*TASK DESCRIPTION*
Copy the records below line by line and word for word, from the very first line through the line with "white marker: 6 -> 4", omitting each picture.

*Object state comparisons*
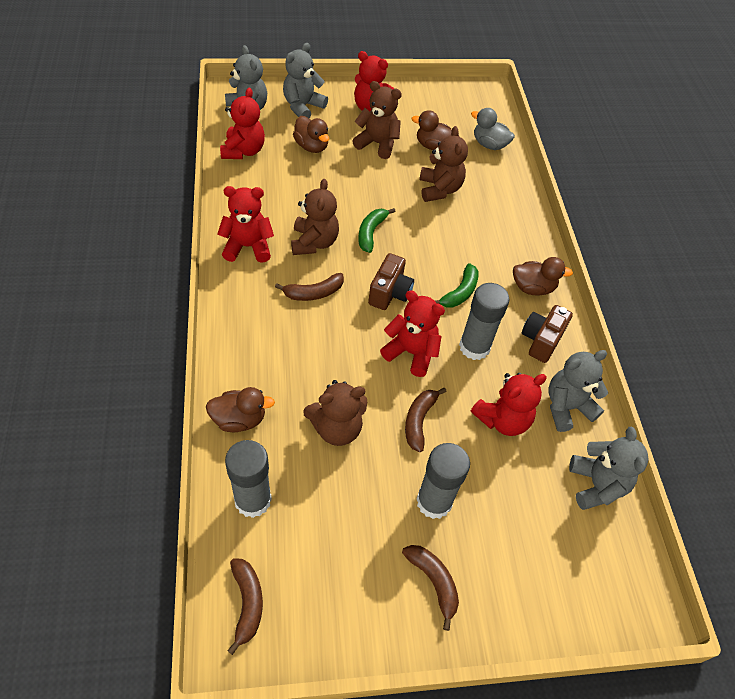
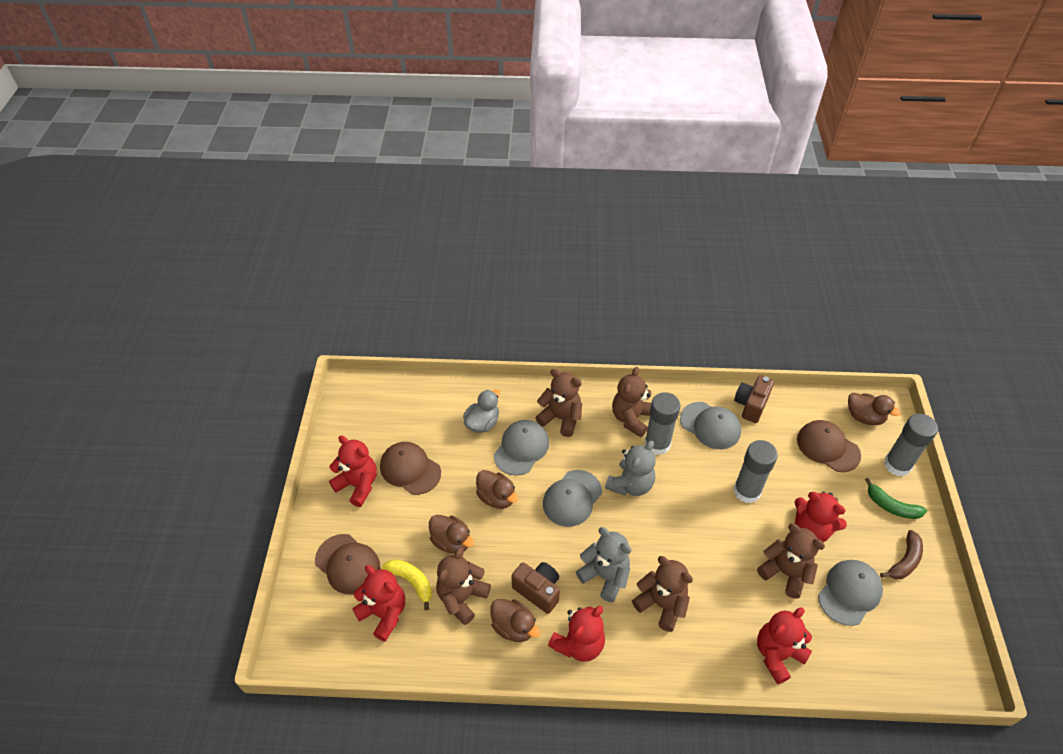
brown banana: 4 -> 1
brown cap: 0 -> 3
brown teddy bear: 4 -> 5
green banana: 2 -> 1
grey cap: 0 -> 4
grey teddy bear: 4 -> 2
yellow banana: 0 -> 1

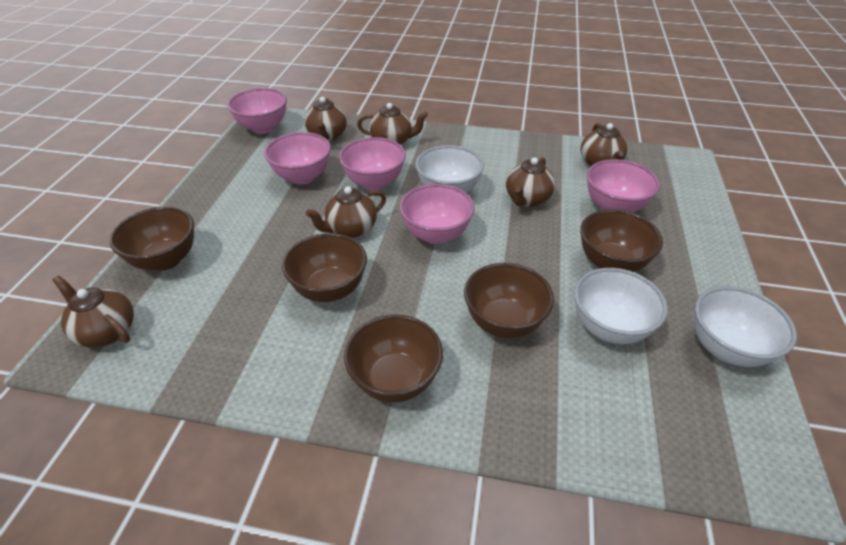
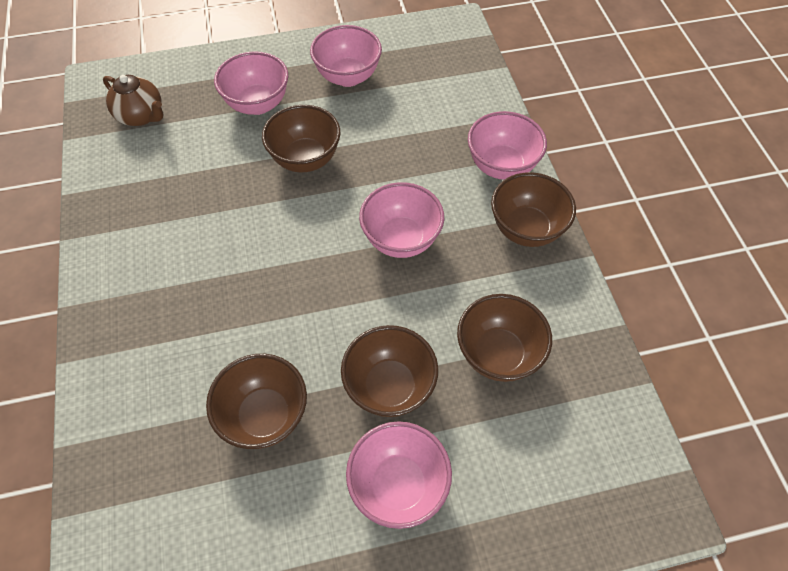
brown teapot: 6 -> 1
white bowl: 3 -> 0

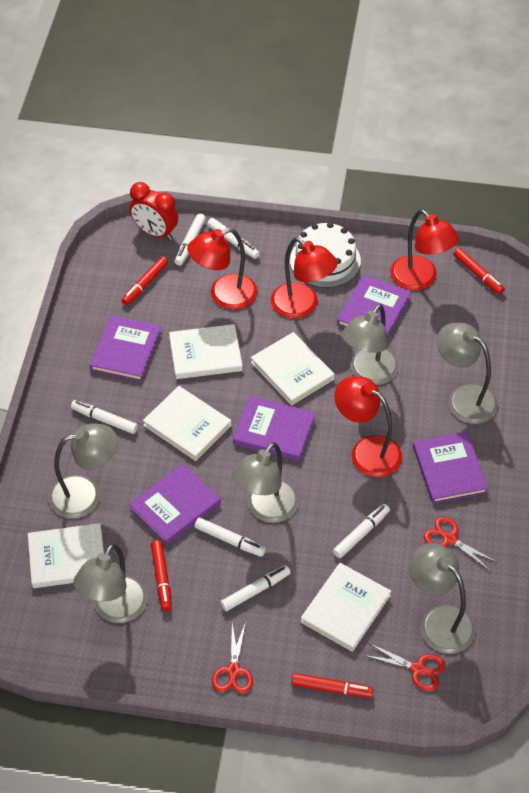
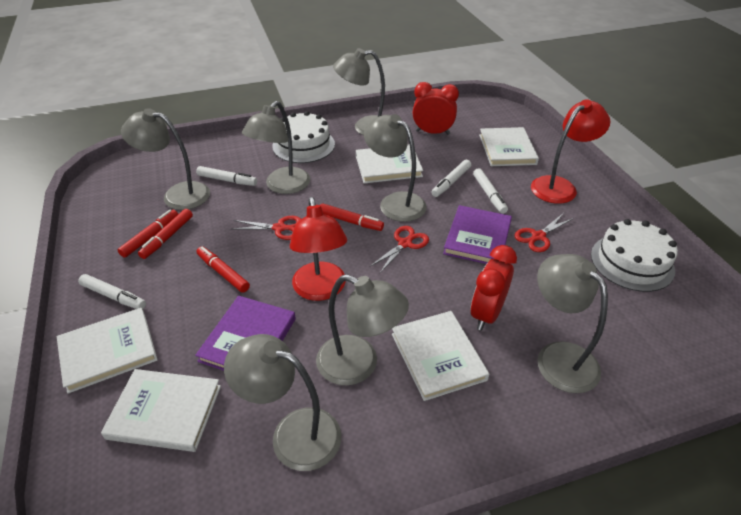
grey lamp: 6 -> 7
purple book: 5 -> 2
red clock: 1 -> 2
red lamp: 4 -> 2
white cake: 1 -> 2
white marker: 6 -> 4

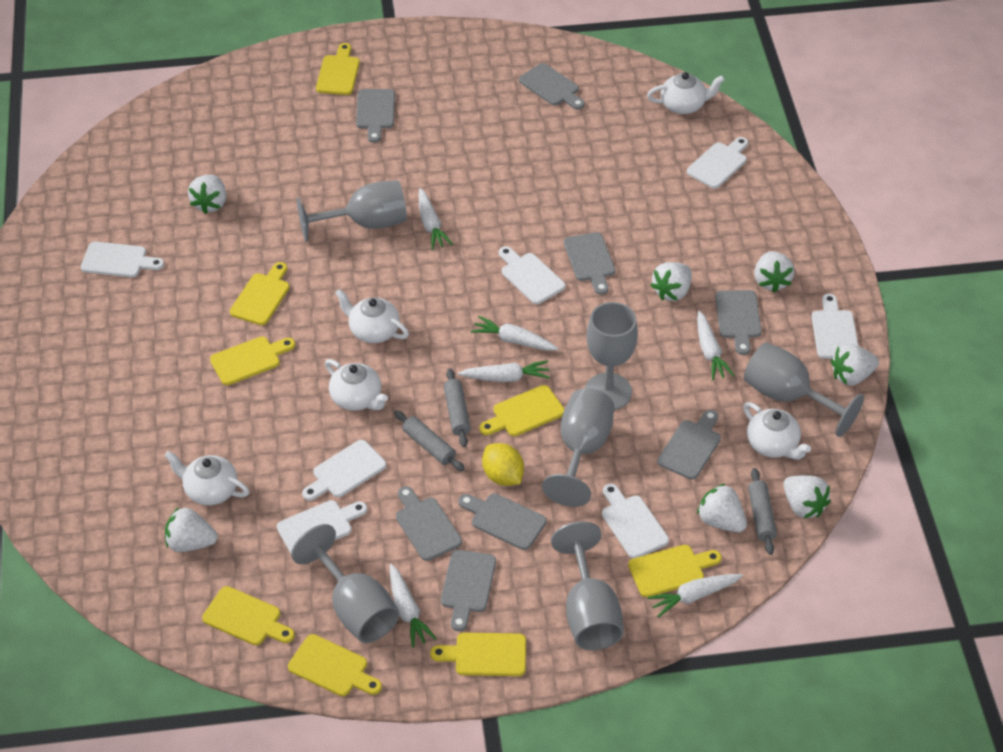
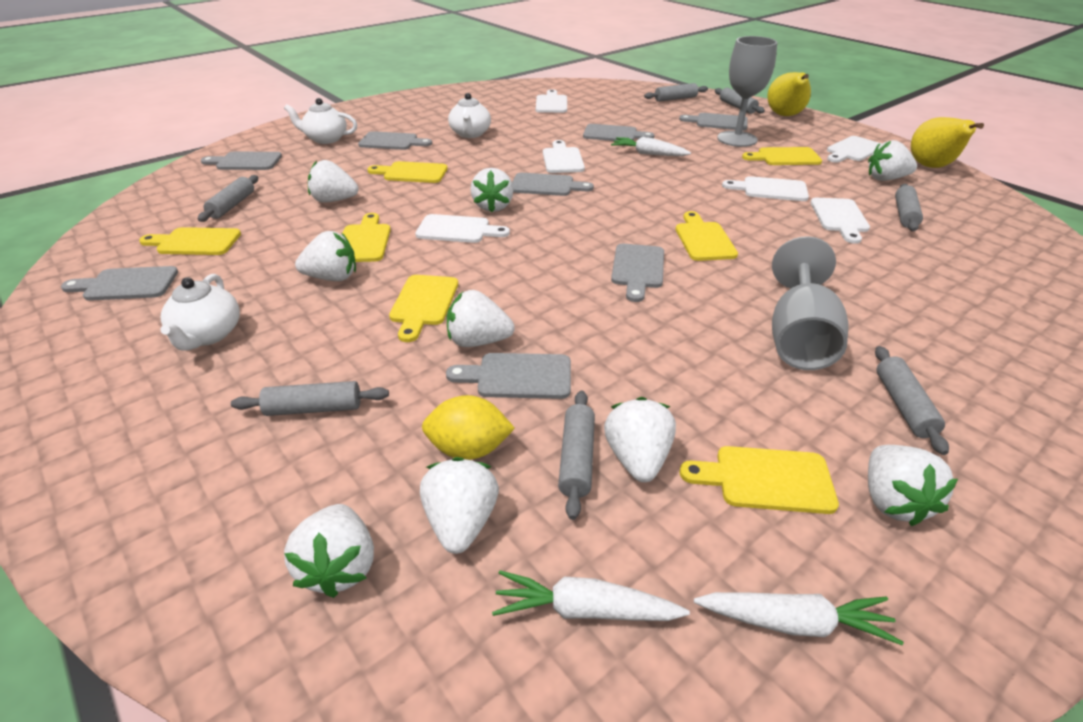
grey goblet: 6 -> 2
grey rolling pin: 3 -> 7
white carrot: 6 -> 3
white cutting board: 7 -> 6
white strawberry: 7 -> 9
white teapot: 5 -> 3
yellow cutting board: 8 -> 7
yellow pear: 0 -> 2

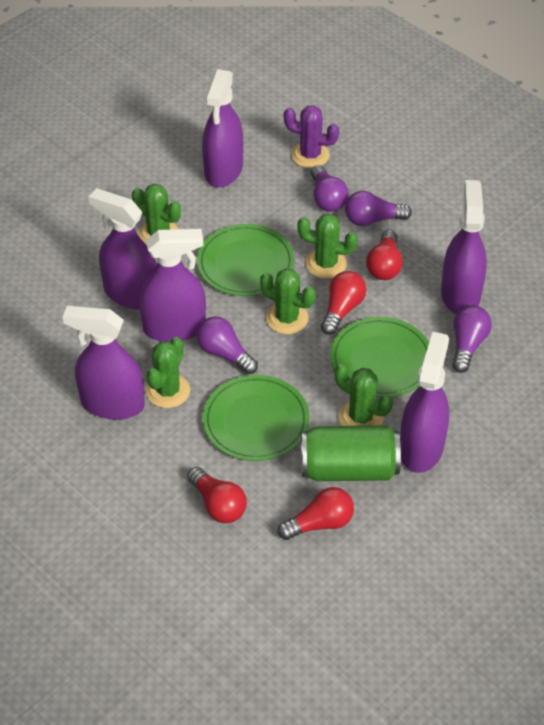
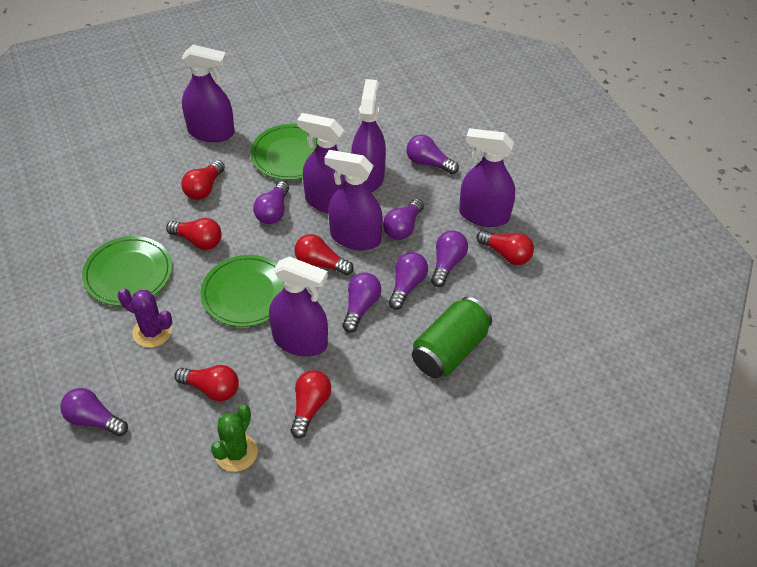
green cactus: 5 -> 1
purple light bulb: 4 -> 7
red light bulb: 4 -> 6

*RESULT OF THIS EXERCISE*
brown banana: 4 -> 1
brown cap: 0 -> 3
brown teddy bear: 4 -> 5
green banana: 2 -> 1
grey cap: 0 -> 4
grey teddy bear: 4 -> 2
yellow banana: 0 -> 1

brown teapot: 6 -> 1
white bowl: 3 -> 0

grey lamp: 6 -> 7
purple book: 5 -> 2
red clock: 1 -> 2
red lamp: 4 -> 2
white cake: 1 -> 2
white marker: 6 -> 4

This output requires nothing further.